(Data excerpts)
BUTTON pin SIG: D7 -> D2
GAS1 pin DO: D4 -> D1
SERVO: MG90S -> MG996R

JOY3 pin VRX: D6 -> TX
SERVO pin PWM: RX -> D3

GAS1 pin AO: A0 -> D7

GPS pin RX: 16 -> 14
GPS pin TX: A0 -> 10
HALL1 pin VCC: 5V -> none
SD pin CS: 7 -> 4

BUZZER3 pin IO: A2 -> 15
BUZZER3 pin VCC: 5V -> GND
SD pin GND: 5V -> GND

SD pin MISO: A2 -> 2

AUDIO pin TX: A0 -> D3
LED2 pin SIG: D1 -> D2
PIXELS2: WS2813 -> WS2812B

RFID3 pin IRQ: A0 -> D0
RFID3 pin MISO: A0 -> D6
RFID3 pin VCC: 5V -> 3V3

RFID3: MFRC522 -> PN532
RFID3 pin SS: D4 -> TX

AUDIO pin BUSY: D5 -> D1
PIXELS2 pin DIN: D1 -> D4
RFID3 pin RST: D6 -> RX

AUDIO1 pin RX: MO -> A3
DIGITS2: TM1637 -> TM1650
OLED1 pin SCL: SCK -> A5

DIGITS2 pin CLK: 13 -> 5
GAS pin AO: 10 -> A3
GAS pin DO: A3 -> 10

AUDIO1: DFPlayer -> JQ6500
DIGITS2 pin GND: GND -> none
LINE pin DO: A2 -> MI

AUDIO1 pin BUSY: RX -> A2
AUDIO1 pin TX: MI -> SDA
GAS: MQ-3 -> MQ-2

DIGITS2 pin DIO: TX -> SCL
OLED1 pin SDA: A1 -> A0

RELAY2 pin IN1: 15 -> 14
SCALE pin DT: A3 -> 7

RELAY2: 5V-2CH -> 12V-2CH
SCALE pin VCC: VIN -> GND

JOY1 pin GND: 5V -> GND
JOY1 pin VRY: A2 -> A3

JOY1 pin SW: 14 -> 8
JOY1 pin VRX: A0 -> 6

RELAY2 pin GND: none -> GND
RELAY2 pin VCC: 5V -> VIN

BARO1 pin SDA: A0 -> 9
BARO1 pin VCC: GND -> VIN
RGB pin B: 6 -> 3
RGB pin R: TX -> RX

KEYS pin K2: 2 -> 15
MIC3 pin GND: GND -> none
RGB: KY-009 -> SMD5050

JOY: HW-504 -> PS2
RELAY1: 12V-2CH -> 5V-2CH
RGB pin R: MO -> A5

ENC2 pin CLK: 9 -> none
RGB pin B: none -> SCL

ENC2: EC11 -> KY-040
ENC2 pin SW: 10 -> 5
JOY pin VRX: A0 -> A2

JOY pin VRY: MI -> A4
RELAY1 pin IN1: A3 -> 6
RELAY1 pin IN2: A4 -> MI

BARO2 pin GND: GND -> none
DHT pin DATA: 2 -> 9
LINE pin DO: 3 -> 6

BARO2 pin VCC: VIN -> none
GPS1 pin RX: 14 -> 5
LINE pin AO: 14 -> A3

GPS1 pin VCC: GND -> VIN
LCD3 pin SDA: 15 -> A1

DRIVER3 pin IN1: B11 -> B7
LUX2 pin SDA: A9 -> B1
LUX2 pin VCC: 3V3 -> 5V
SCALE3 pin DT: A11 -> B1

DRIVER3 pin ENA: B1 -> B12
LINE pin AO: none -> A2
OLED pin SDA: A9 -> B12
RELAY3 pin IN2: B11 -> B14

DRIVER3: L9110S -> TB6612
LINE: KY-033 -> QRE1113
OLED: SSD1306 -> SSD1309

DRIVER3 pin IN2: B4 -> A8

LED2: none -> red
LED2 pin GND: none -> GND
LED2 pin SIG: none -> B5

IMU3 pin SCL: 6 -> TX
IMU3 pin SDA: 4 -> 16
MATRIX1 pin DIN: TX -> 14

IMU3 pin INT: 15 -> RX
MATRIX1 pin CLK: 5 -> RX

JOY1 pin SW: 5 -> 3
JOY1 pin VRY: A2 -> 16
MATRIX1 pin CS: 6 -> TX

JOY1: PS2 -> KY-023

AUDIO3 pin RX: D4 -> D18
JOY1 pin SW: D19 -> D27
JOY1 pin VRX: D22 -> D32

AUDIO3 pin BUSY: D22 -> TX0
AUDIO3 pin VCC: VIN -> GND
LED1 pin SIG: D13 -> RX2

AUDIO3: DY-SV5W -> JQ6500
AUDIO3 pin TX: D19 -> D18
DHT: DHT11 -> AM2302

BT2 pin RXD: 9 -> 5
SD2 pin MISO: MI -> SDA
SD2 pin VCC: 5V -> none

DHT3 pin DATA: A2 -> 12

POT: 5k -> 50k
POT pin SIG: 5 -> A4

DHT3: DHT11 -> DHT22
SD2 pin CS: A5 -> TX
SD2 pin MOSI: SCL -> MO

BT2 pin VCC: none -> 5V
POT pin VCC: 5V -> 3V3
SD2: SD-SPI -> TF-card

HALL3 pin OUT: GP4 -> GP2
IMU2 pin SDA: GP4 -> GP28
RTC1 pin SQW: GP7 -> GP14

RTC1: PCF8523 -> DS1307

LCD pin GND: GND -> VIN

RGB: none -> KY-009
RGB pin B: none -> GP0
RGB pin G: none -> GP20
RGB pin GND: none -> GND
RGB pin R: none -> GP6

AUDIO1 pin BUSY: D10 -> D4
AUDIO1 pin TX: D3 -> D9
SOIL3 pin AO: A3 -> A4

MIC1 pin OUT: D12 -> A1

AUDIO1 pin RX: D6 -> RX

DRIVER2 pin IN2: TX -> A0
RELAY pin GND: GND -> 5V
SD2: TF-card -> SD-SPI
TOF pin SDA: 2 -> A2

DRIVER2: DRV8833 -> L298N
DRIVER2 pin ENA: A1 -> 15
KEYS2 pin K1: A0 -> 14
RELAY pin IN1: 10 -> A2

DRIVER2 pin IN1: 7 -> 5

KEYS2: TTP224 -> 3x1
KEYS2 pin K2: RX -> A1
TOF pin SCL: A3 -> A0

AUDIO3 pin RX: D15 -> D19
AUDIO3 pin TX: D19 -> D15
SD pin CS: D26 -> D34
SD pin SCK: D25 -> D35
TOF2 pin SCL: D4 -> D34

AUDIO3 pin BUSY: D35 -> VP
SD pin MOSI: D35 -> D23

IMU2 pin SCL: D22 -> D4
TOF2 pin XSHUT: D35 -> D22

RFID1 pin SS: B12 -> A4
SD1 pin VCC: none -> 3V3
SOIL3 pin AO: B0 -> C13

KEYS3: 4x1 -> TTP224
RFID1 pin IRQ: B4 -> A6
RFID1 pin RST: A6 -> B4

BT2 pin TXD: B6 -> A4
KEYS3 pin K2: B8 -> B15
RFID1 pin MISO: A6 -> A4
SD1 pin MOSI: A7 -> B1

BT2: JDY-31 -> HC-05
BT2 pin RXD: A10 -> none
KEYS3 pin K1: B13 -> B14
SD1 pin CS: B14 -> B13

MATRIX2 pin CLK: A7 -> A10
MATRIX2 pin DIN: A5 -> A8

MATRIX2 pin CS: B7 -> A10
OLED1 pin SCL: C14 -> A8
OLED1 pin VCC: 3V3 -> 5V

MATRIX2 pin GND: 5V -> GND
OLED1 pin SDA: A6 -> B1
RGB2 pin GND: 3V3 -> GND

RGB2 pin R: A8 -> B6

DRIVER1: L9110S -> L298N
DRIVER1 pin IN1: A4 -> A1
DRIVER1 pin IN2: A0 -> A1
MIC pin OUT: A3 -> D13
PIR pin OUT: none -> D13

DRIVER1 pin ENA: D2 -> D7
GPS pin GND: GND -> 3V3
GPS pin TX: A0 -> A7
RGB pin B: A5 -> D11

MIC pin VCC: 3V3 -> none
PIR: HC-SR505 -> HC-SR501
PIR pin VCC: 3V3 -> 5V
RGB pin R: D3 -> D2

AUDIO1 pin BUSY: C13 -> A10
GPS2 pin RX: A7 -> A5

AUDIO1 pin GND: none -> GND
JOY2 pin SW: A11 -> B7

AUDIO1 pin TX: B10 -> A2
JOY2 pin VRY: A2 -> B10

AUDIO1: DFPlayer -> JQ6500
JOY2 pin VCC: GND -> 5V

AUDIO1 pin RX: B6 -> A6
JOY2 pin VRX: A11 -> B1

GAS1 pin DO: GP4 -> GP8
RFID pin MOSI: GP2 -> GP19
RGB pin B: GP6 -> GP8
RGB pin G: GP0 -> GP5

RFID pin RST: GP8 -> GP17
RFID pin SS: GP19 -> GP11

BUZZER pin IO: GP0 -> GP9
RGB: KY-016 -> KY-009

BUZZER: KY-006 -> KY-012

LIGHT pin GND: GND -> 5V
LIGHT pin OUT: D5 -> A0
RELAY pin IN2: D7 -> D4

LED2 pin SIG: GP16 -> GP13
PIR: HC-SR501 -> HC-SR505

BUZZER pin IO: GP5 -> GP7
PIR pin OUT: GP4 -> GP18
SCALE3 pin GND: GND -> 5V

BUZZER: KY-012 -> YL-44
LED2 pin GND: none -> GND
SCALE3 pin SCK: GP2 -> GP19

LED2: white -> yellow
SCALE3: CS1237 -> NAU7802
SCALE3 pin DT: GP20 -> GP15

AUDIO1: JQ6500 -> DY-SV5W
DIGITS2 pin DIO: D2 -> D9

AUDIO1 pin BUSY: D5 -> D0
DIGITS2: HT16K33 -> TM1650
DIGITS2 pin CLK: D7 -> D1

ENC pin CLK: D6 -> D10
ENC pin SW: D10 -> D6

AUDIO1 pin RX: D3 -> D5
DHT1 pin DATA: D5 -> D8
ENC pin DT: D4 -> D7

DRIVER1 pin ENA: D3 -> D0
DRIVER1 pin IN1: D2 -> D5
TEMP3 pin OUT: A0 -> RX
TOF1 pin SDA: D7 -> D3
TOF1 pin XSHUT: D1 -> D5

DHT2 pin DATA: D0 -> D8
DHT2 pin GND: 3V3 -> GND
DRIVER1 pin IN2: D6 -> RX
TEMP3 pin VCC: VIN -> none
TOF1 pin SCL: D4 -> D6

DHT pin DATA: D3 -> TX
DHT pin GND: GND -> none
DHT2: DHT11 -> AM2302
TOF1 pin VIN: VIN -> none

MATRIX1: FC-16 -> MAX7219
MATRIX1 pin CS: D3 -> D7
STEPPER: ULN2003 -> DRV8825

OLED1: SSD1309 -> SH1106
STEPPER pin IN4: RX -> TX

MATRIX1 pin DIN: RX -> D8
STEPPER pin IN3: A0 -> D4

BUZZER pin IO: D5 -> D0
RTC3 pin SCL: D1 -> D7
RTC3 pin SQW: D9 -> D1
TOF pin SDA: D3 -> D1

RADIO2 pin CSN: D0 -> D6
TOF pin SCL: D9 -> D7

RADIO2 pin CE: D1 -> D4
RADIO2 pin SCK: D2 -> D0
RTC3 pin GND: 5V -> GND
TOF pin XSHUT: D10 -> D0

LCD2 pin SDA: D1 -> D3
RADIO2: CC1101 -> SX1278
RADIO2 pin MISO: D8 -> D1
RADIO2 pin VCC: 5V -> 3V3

### [ACTIVITY]
Copy the records above exactly, beginning at the line that contains "DHT1 pin DATA: D5 -> D8" and stopping after the line that contains "MATRIX1: FC-16 -> MAX7219".

### [EXERCISE ANSWER]
DHT1 pin DATA: D5 -> D8
ENC pin DT: D4 -> D7

DRIVER1 pin ENA: D3 -> D0
DRIVER1 pin IN1: D2 -> D5
TEMP3 pin OUT: A0 -> RX
TOF1 pin SDA: D7 -> D3
TOF1 pin XSHUT: D1 -> D5

DHT2 pin DATA: D0 -> D8
DHT2 pin GND: 3V3 -> GND
DRIVER1 pin IN2: D6 -> RX
TEMP3 pin VCC: VIN -> none
TOF1 pin SCL: D4 -> D6

DHT pin DATA: D3 -> TX
DHT pin GND: GND -> none
DHT2: DHT11 -> AM2302
TOF1 pin VIN: VIN -> none

MATRIX1: FC-16 -> MAX7219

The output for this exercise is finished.